### PROBLEM TO SOLVE
Please quote exactly the lines below from the line containing "(268, 175) = (454, 115): orange" to the line containing "(599, 279) = (730, 470): red star -> none", both lines included, and nothing else.

RECORDS SHOWN section start

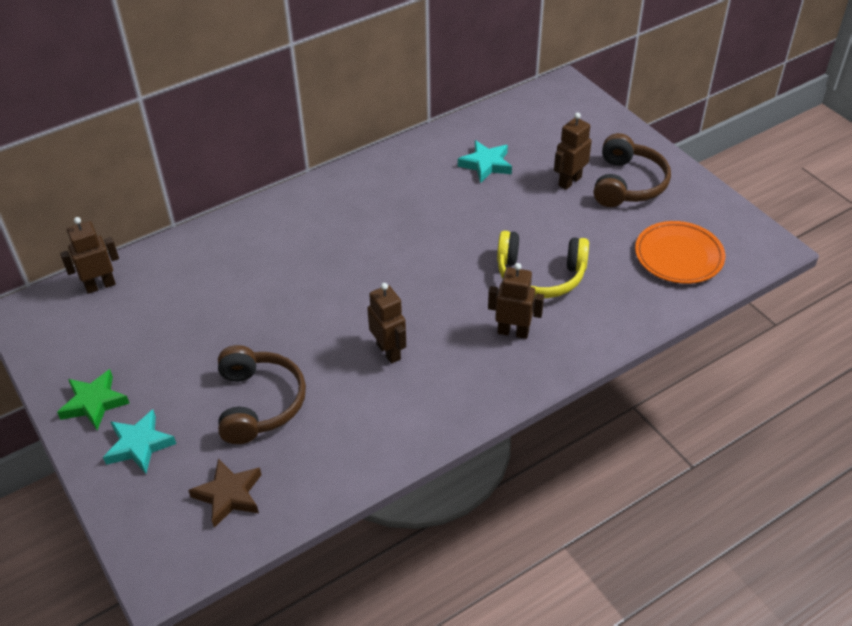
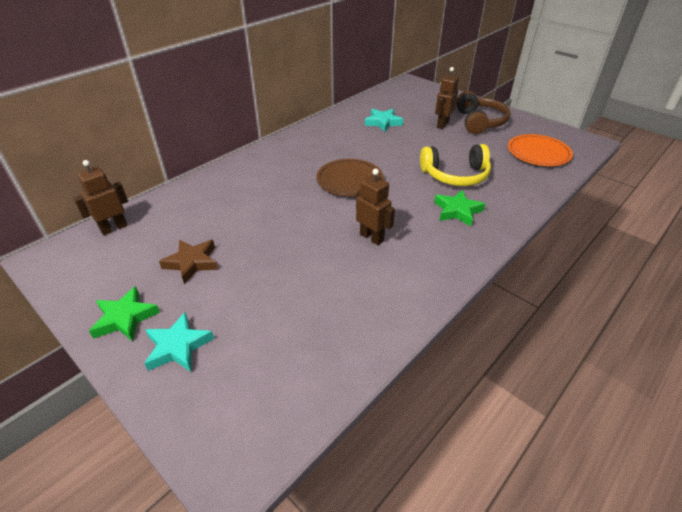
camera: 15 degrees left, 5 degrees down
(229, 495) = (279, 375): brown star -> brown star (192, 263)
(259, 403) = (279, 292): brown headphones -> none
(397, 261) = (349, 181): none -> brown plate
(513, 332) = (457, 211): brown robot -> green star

RECORDS SHOWN section end
RECORDS SHOWN section start

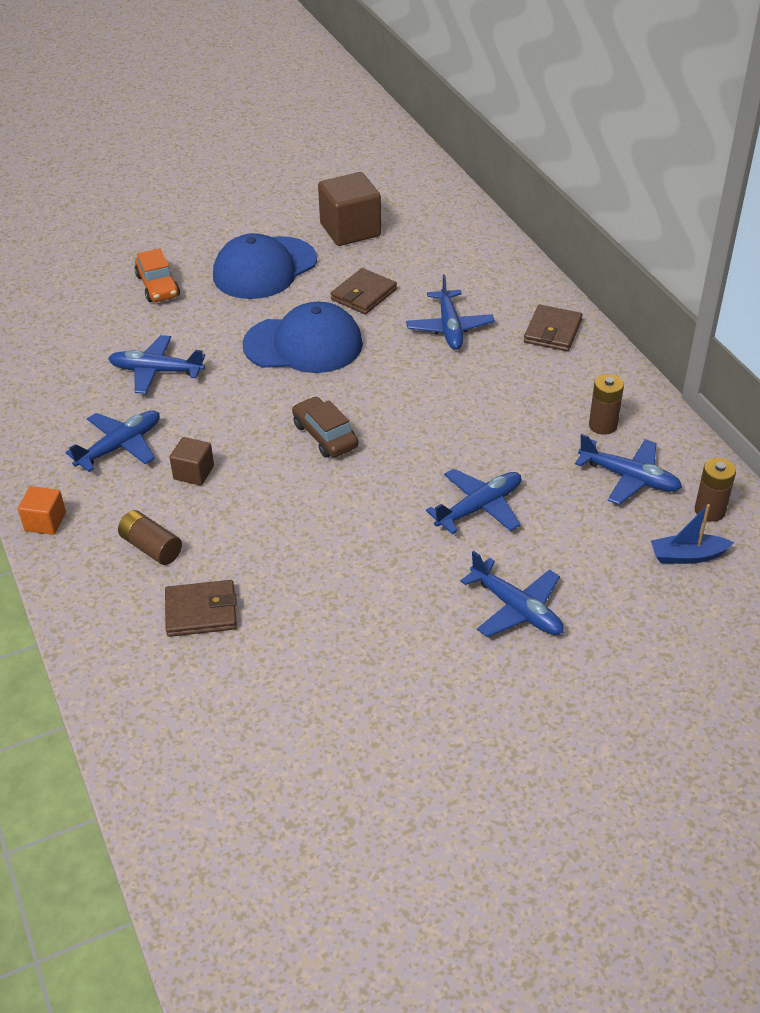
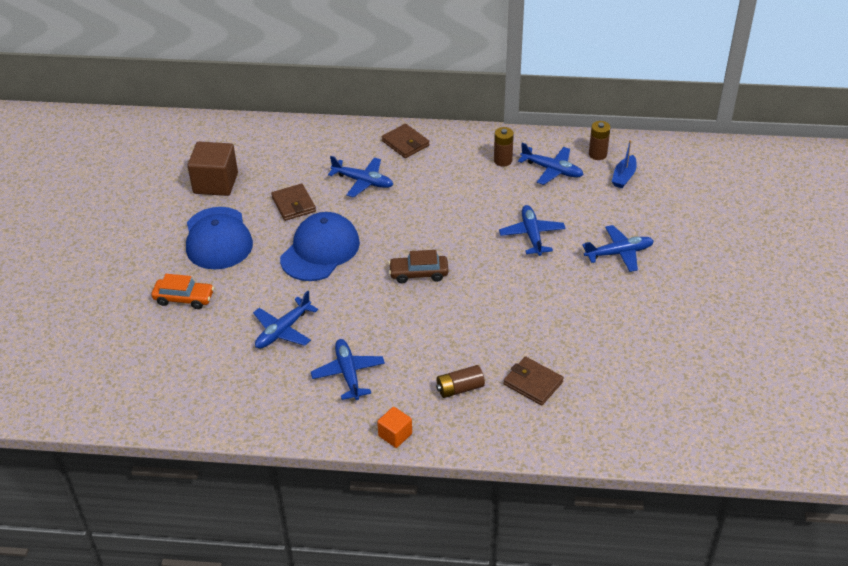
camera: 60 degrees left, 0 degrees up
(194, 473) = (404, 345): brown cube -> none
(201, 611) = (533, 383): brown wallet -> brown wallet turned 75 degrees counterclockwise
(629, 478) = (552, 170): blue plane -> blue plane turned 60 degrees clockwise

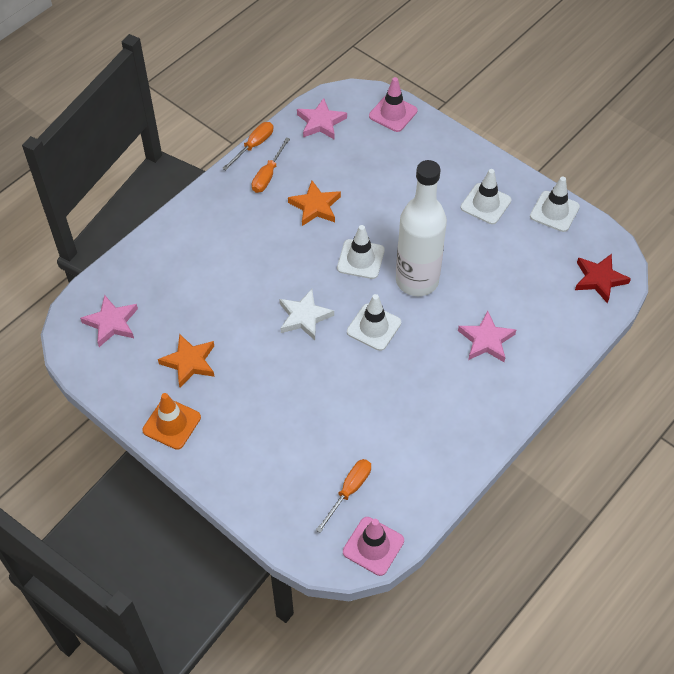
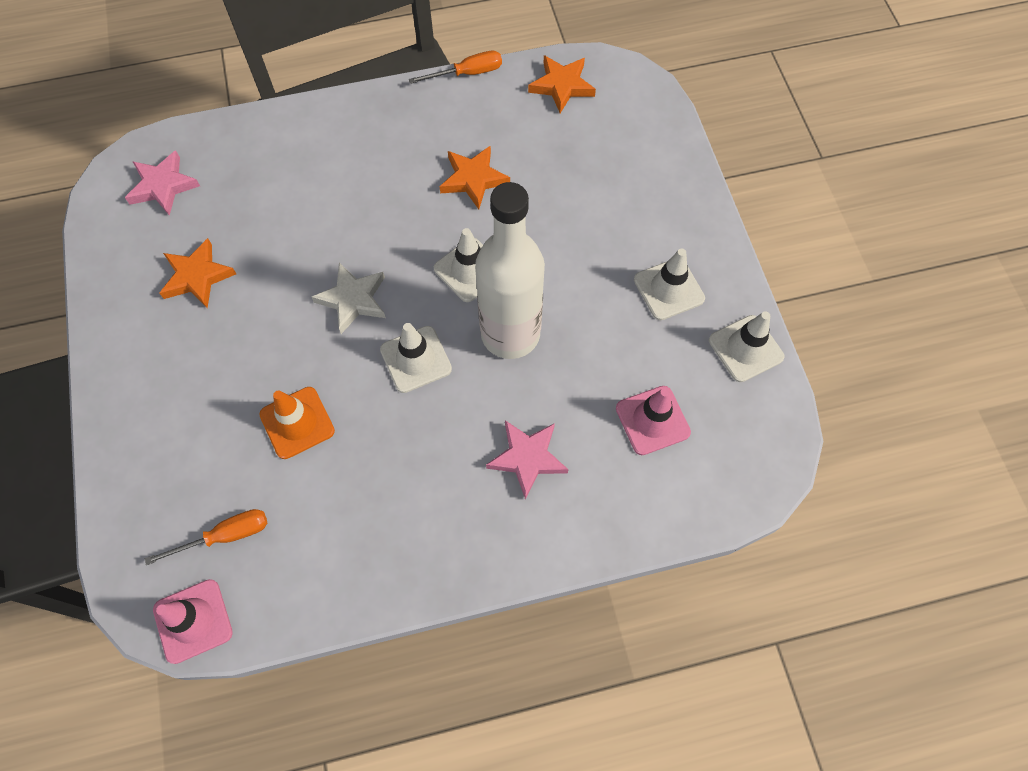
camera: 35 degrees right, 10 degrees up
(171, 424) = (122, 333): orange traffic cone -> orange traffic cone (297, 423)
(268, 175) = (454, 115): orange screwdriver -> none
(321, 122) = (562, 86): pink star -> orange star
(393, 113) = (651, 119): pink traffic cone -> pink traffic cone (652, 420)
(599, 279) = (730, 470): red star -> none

RECORDS SHOWN section end

### RESULT OF THE TASK
(268, 175) = (454, 115): orange screwdriver -> none
(321, 122) = (562, 86): pink star -> orange star
(393, 113) = (651, 119): pink traffic cone -> pink traffic cone (652, 420)
(599, 279) = (730, 470): red star -> none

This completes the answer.